* _TASK DIRECTIONS_
Please transcribe the text of all the records below word for word, leaving out the pictures.

___

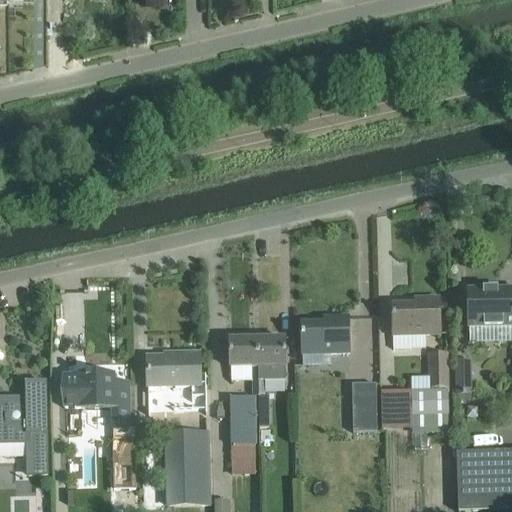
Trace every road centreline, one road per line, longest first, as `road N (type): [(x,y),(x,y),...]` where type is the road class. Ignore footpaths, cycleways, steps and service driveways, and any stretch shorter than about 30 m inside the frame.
road 1 (residential): [(0,281),(511,165)]
road 2 (residential): [(0,95),(416,0)]
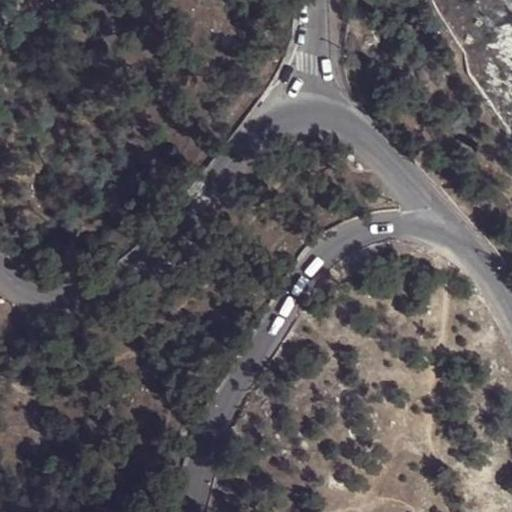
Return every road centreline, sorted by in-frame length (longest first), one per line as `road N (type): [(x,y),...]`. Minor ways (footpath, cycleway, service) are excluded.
road 1 (unclassified): [(453,236),(404,226),(332,244),(305,273),(218,416),(190,511)]
road 2 (unclassified): [(0,274),(39,300),(76,304),(122,277),(271,117),(309,108)]
road 3 (unclassified): [(309,108),(350,123),(453,236)]
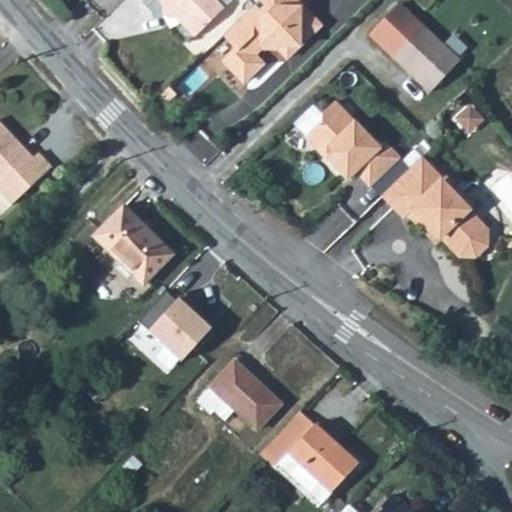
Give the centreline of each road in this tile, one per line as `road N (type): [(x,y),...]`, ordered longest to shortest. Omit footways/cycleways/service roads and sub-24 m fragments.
road 1 (secondary): [(7,0),(110,113),(258,253),(445,389)]
road 2 (residential): [(511,489),(435,419),(445,389)]
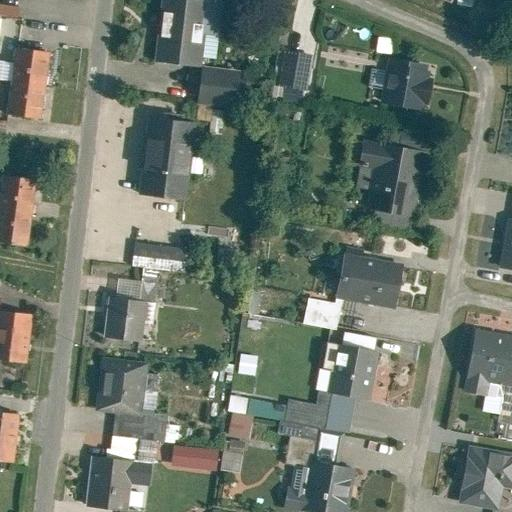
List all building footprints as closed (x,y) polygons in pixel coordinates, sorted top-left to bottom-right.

___

* _FINISHED TASK_
Trace every road centreline, one road per line, longest first, as `road N (type): [(x,y),(x,y),...]` where type is the road class. Ignore footpaths, cycleways, steps and service driveways, and any stretch shorter than about 30 m inside the frame.
road 1 (residential): [(0,281),(511,165)]
road 2 (residential): [(0,95),(416,0)]
Return every road centreline, sorted by in-frame length (longest first), one per line as `road N (type): [(x,y),...]`. Minor ways (footpath, cycleway, service) are excluded.
road 1 (unclassified): [(453,236),(404,226),(332,244),(305,273),(218,416),(190,511)]
road 2 (unclassified): [(0,274),(39,300),(76,304),(122,277),(271,117),(309,108)]
road 3 (unclassified): [(309,108),(350,123),(453,236)]
Give the centreline of each road in this tile, one per line as `road N (type): [(x,y),...]`, ordered longest to shortest. Omit footways/cycleways/service roads and sub-24 m fragments.
road 1 (secondary): [(7,0),(110,113),(258,253),(445,389)]
road 2 (residential): [(511,489),(435,419),(445,389)]
List all building footprints as closed (x,y) polygons in pixel coordinates, sorted top-left to bottom-right.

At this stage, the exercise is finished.